▼
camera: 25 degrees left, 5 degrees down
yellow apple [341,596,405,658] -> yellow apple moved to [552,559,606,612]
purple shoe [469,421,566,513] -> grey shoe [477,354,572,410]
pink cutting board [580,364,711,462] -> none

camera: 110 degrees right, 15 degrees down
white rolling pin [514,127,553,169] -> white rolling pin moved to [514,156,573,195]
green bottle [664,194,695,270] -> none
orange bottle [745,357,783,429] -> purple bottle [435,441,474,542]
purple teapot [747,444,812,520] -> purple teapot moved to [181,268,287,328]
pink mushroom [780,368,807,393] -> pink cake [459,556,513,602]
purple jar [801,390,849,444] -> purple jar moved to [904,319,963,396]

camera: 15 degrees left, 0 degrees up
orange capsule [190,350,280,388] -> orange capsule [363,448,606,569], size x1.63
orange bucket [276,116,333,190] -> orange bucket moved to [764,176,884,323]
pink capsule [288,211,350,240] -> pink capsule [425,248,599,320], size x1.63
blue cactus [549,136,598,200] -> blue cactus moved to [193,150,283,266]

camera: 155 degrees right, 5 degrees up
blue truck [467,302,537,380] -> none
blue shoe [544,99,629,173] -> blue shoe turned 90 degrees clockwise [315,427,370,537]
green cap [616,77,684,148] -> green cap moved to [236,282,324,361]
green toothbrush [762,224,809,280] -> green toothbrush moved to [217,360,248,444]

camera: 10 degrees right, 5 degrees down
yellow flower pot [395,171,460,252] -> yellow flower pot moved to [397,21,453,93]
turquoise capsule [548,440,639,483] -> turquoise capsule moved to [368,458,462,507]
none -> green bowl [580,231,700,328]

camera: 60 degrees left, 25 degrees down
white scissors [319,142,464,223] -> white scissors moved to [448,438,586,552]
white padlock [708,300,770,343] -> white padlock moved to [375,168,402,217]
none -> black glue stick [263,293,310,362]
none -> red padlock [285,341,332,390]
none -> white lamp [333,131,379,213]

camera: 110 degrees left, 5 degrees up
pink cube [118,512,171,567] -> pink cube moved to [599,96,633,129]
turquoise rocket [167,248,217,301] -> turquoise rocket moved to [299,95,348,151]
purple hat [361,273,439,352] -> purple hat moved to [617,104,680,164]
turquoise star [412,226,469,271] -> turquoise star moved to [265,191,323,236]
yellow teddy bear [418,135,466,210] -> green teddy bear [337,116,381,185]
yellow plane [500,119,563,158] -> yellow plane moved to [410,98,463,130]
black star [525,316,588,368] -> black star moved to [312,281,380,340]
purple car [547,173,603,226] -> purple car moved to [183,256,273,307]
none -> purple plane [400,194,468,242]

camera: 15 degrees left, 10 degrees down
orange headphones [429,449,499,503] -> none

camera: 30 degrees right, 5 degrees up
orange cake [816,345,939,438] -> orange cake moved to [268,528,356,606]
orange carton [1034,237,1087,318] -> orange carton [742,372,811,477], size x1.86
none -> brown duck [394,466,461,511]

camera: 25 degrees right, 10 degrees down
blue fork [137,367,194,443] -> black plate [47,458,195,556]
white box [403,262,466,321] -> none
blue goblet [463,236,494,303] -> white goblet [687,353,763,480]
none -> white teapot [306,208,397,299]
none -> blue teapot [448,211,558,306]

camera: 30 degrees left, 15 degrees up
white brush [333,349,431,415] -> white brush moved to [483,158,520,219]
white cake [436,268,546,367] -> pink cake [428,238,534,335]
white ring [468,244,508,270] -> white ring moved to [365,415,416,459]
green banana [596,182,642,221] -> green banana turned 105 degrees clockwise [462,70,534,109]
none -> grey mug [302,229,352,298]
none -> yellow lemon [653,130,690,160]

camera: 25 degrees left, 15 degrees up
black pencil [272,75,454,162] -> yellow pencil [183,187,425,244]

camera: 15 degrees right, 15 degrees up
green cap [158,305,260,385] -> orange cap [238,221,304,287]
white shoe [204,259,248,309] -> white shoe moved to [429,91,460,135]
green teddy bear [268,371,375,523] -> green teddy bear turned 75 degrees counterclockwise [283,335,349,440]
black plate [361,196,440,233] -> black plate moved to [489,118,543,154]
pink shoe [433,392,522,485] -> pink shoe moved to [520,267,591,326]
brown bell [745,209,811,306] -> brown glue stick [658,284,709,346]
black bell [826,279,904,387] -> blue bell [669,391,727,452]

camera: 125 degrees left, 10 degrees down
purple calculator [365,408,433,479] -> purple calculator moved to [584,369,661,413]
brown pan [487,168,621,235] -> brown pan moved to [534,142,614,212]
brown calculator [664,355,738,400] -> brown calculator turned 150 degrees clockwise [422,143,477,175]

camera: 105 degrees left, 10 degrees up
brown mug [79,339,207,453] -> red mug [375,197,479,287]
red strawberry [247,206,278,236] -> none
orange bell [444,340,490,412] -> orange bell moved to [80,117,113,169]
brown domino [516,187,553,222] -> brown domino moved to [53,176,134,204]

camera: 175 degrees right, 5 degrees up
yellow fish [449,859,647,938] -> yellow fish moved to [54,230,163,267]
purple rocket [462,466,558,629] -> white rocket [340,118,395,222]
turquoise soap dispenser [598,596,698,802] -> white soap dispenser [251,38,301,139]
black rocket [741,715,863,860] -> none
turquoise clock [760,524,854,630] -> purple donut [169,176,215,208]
▲
> [Directions] Pick out every line of the listing containing the word "glue", and show those lines.

> [Your response]
none -> black glue stick [263,293,310,362]
brown bell [745,209,811,306] -> brown glue stick [658,284,709,346]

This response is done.